What needs to be done → Could you give back exactly the lines below from the one with "none -> pink plate A2:A3 level 1" through the one with "pink plate H9 level 1 -> none", without a single picture?

Excerpts from a dataset:
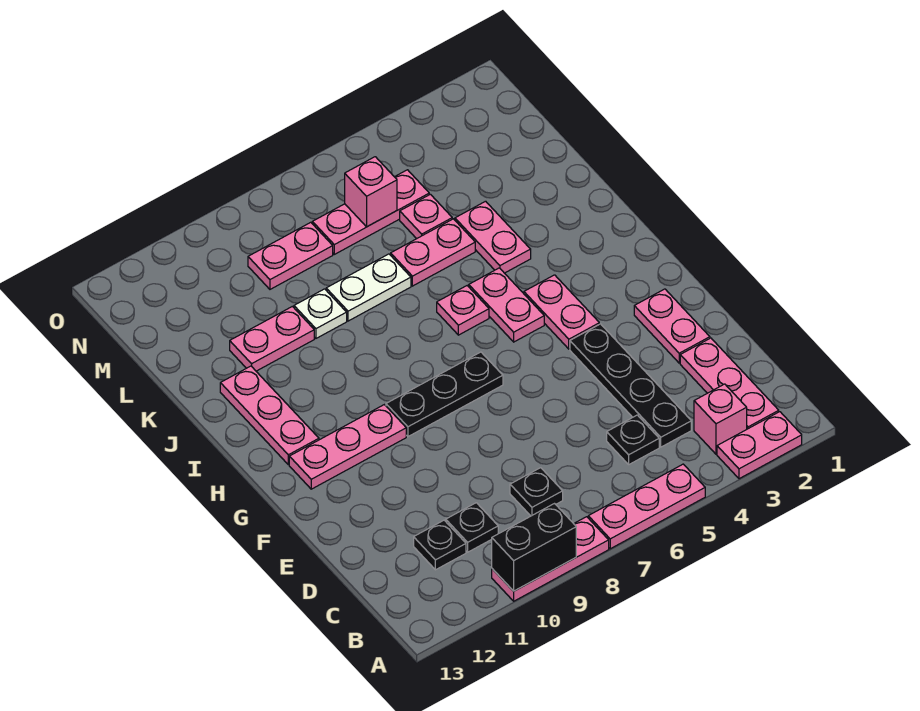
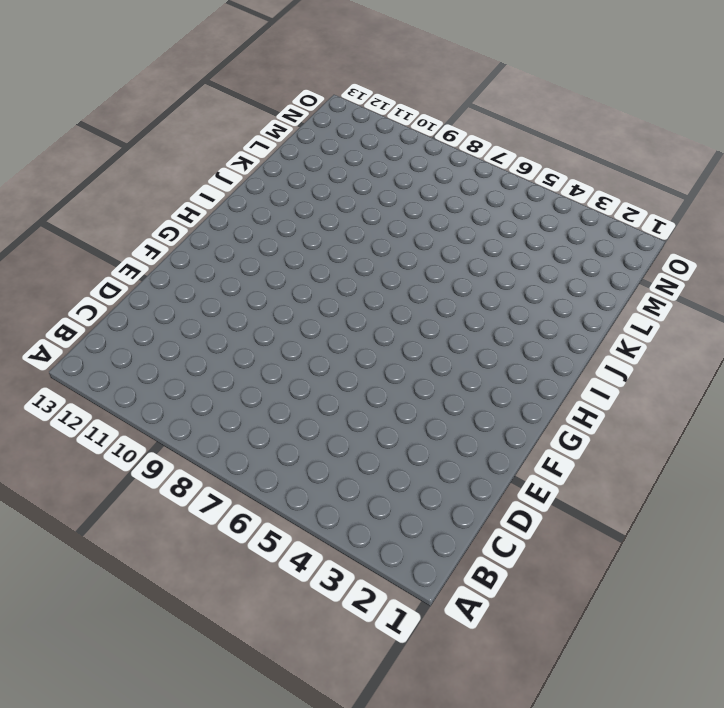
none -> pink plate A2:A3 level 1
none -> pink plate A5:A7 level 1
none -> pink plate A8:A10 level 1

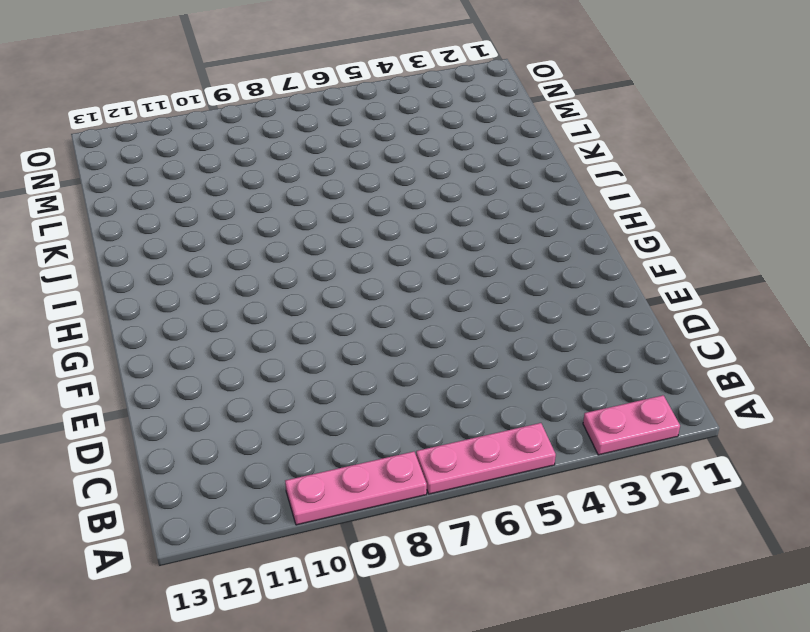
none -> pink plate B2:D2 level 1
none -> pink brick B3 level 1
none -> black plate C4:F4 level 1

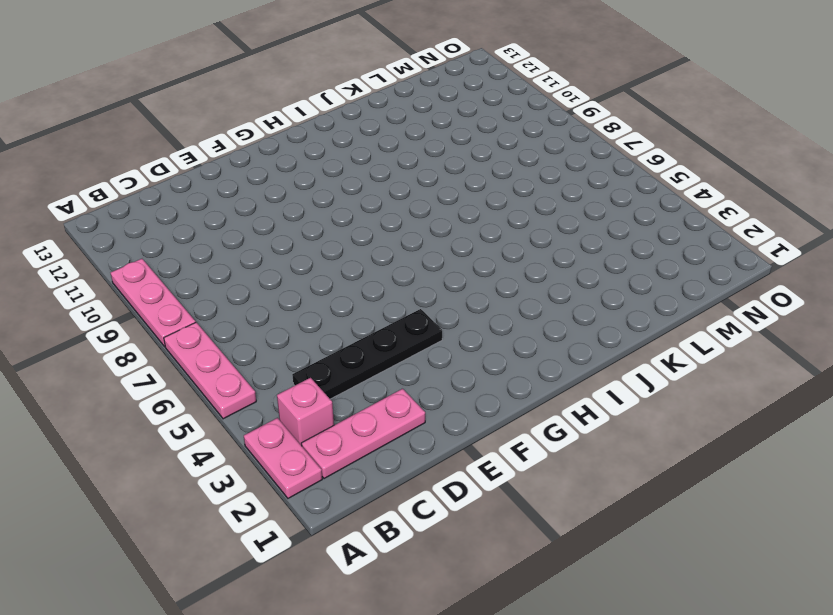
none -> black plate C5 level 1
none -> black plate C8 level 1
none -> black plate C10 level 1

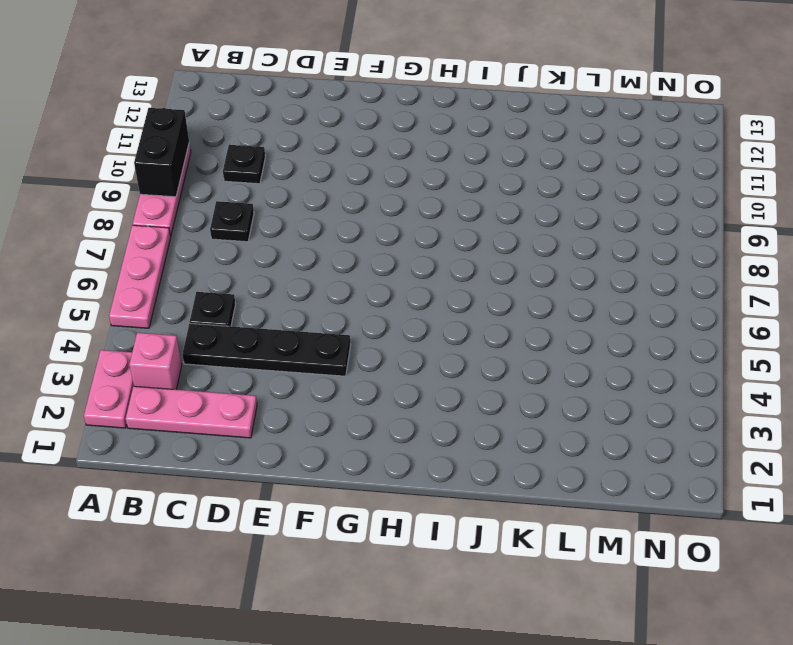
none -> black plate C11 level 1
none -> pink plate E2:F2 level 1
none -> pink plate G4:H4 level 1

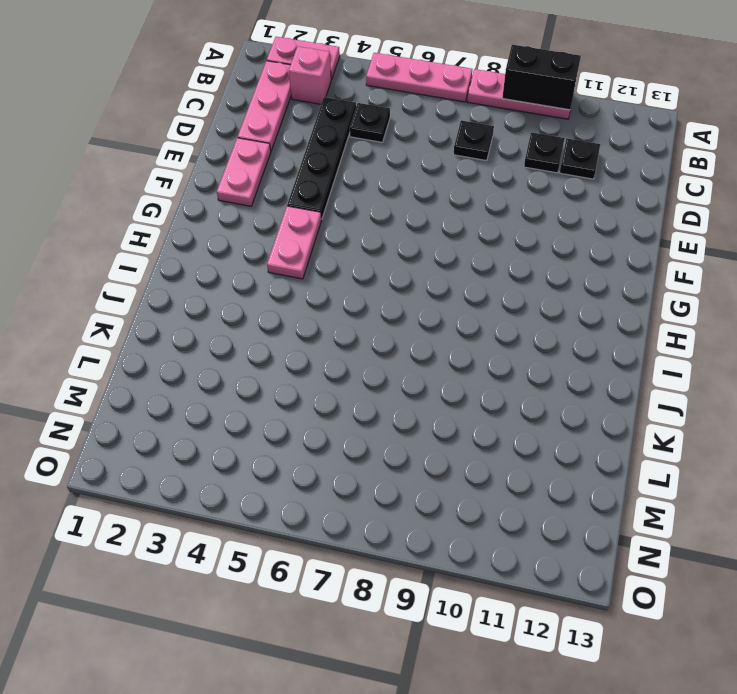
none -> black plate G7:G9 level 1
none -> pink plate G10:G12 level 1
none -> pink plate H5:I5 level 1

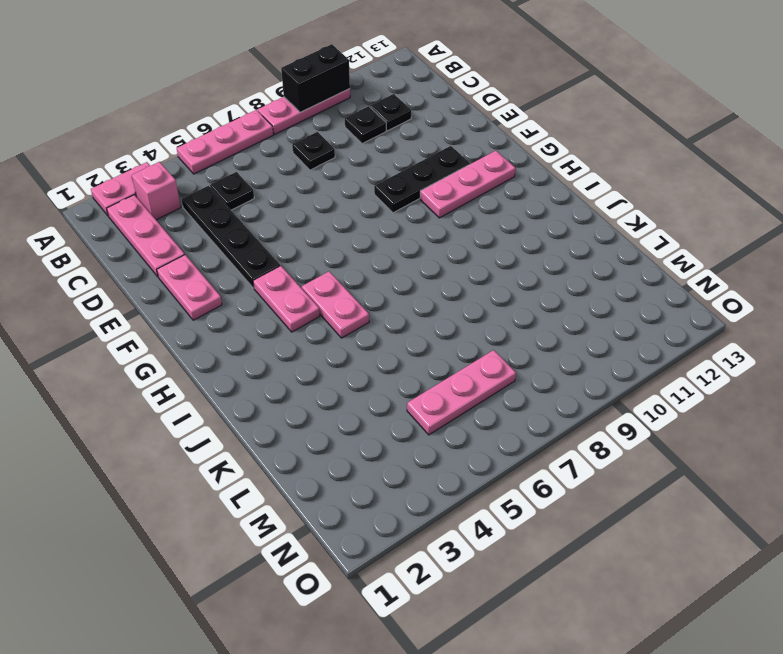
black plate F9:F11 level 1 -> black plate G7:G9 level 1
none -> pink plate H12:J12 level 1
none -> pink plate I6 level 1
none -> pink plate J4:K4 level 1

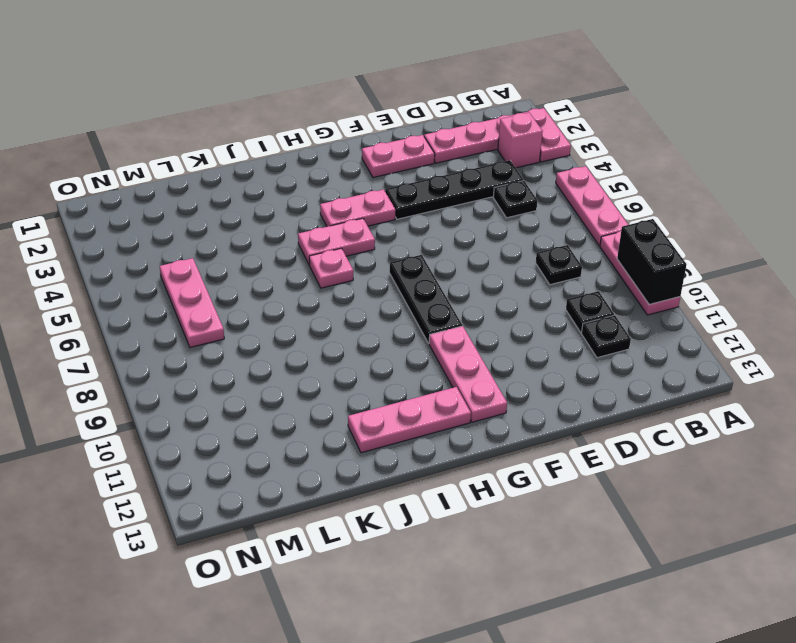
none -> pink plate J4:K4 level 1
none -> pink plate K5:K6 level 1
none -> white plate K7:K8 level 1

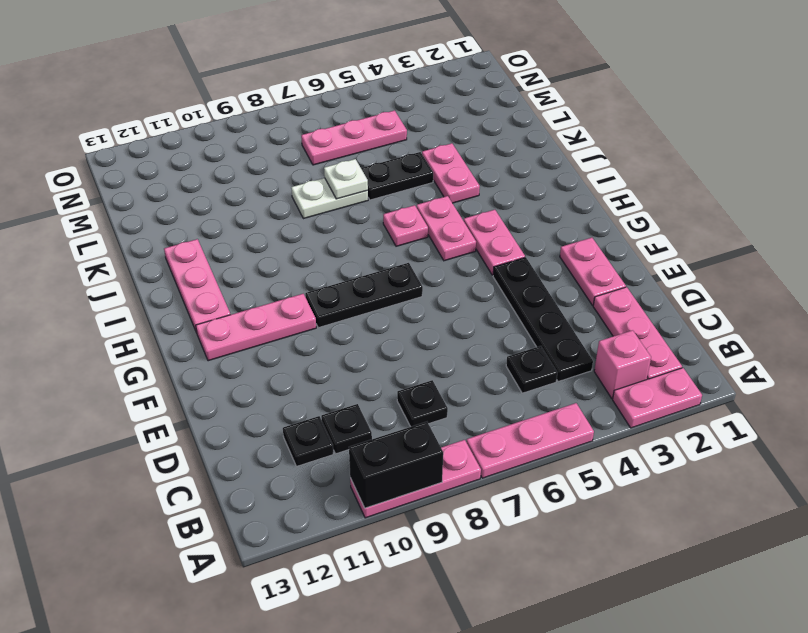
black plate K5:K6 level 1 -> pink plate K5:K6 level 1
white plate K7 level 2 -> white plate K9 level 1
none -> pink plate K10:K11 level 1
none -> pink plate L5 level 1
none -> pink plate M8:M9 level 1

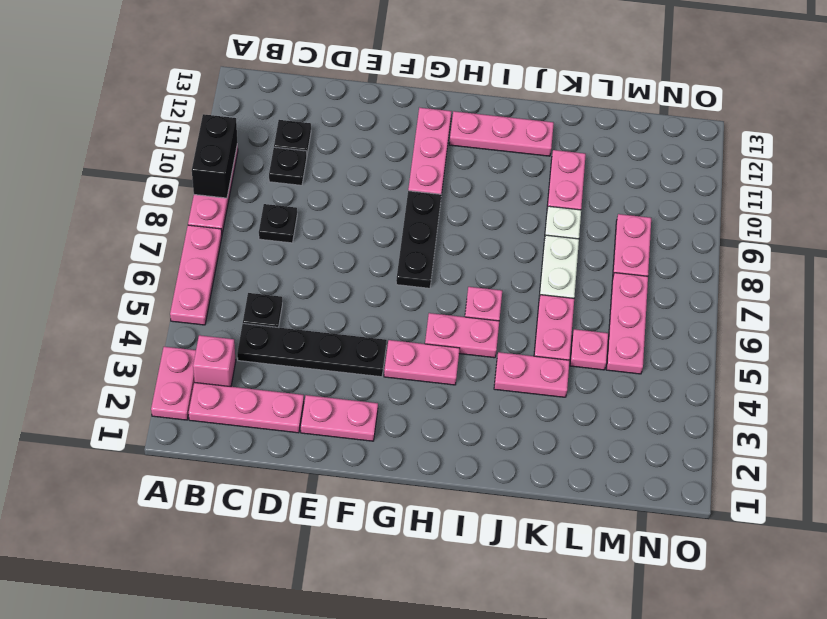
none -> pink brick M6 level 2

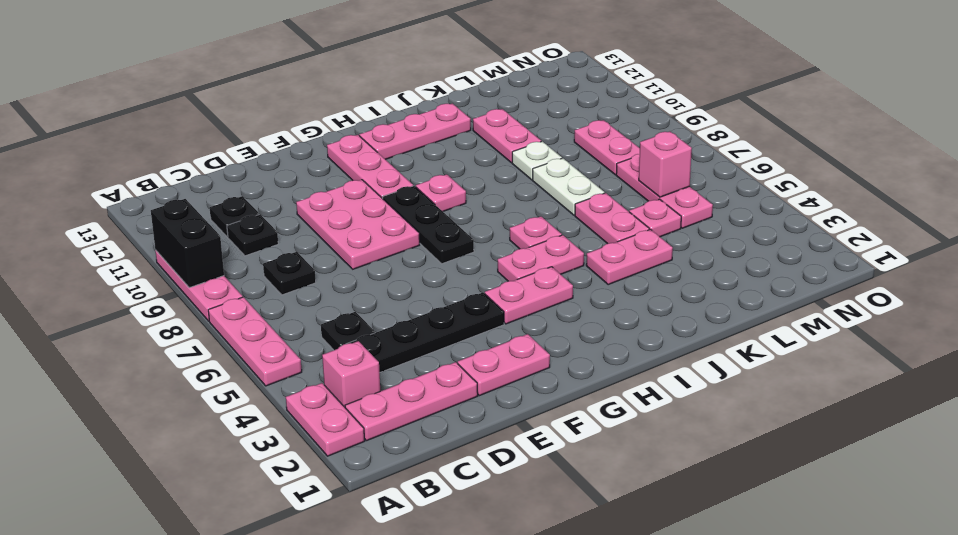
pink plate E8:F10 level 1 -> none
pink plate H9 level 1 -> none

---

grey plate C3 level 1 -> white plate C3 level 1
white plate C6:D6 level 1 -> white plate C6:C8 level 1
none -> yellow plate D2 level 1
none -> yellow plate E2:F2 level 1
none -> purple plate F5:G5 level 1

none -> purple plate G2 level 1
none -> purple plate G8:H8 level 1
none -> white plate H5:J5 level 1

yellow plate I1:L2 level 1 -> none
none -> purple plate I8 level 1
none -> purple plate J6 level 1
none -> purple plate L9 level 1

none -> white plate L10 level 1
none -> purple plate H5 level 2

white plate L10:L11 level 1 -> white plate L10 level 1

Your response →
none -> pink plate A2:A3 level 1
none -> pink plate A5:A7 level 1
none -> pink plate A8:A10 level 1

none -> pink plate B2:D2 level 1
none -> pink brick B3 level 1
none -> black plate C4:F4 level 1

none -> black plate C5 level 1
none -> black plate C8 level 1
none -> black plate C10 level 1

none -> black plate C11 level 1
none -> pink plate E2:F2 level 1
none -> pink plate G4:H4 level 1

none -> black plate G7:G9 level 1
none -> pink plate G10:G12 level 1
none -> pink plate H5:I5 level 1

black plate F9:F11 level 1 -> black plate G7:G9 level 1
none -> pink plate H12:J12 level 1
none -> pink plate I6 level 1
none -> pink plate J4:K4 level 1

none -> pink plate J4:K4 level 1
none -> pink plate K5:K6 level 1
none -> white plate K7:K8 level 1

black plate K5:K6 level 1 -> pink plate K5:K6 level 1
white plate K7 level 2 -> white plate K9 level 1
none -> pink plate K10:K11 level 1
none -> pink plate L5 level 1
none -> pink plate M8:M9 level 1

none -> pink brick M6 level 2

pink plate E8:F10 level 1 -> none
pink plate H9 level 1 -> none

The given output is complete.